Could you retype only the lines from the one containing "TP103: test point (W11) -> none" through the final line of the entries, both included, skipping any images?

[Itemized modification records]

--------------------------------------------------

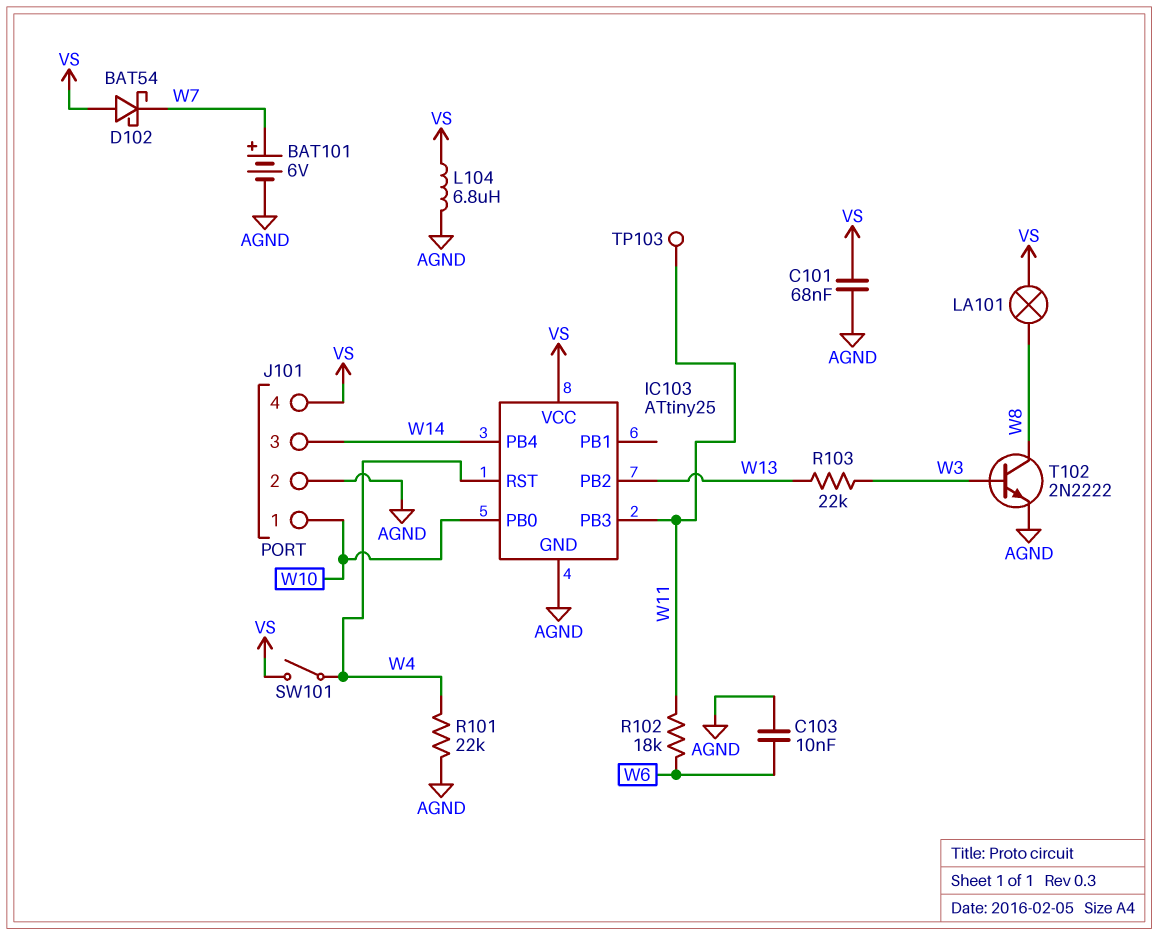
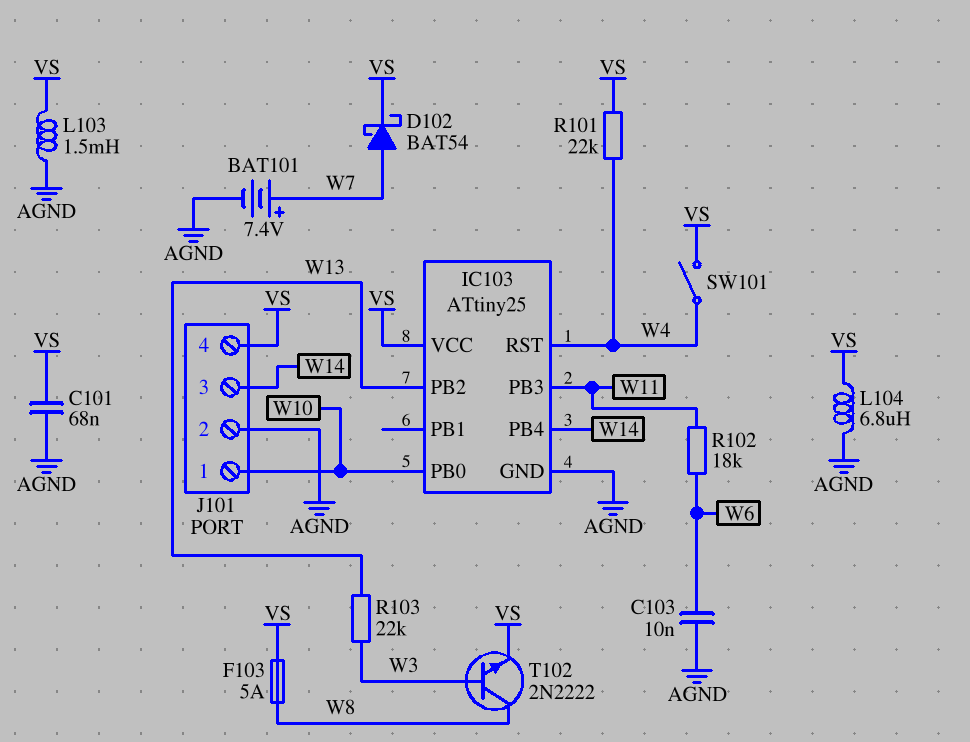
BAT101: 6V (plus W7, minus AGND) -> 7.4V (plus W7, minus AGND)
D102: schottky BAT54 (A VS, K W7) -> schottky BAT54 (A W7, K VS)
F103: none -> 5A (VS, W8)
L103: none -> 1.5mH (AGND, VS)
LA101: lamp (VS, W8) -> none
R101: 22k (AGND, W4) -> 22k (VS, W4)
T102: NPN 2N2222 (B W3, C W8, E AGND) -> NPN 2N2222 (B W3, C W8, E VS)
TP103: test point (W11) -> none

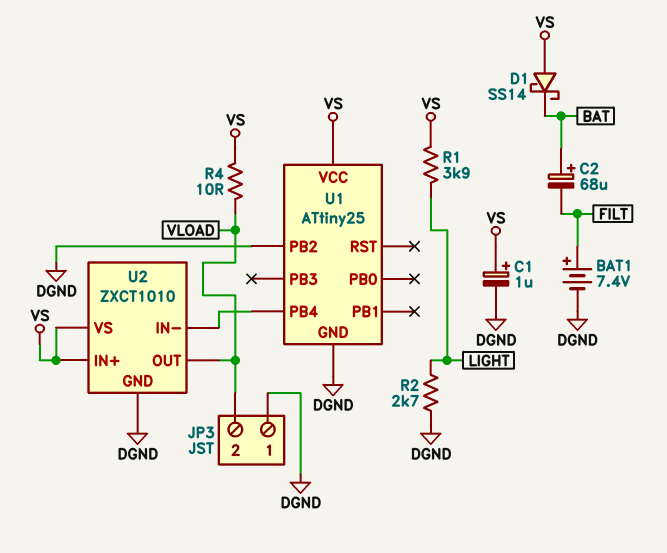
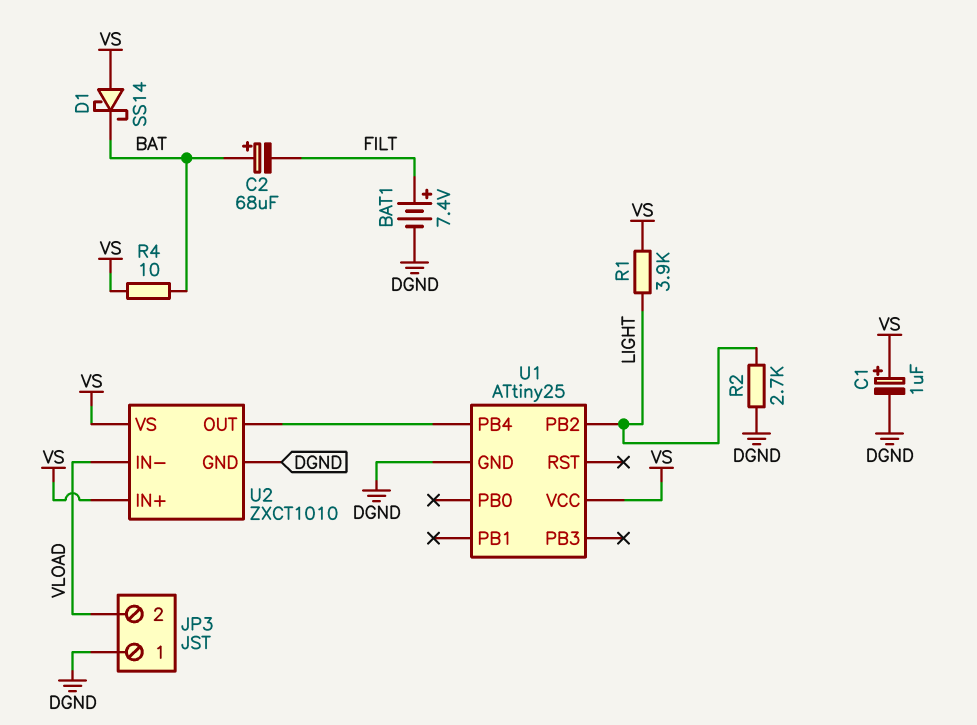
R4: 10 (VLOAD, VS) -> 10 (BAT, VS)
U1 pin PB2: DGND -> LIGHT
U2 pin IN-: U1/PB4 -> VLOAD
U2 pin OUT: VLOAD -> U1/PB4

--------------------------------------------------

Answer section ▸
TP103: test point (W11) -> none

R4: 10 (VLOAD, VS) -> 10 (BAT, VS)
U1 pin PB2: DGND -> LIGHT
U2 pin IN-: U1/PB4 -> VLOAD
U2 pin OUT: VLOAD -> U1/PB4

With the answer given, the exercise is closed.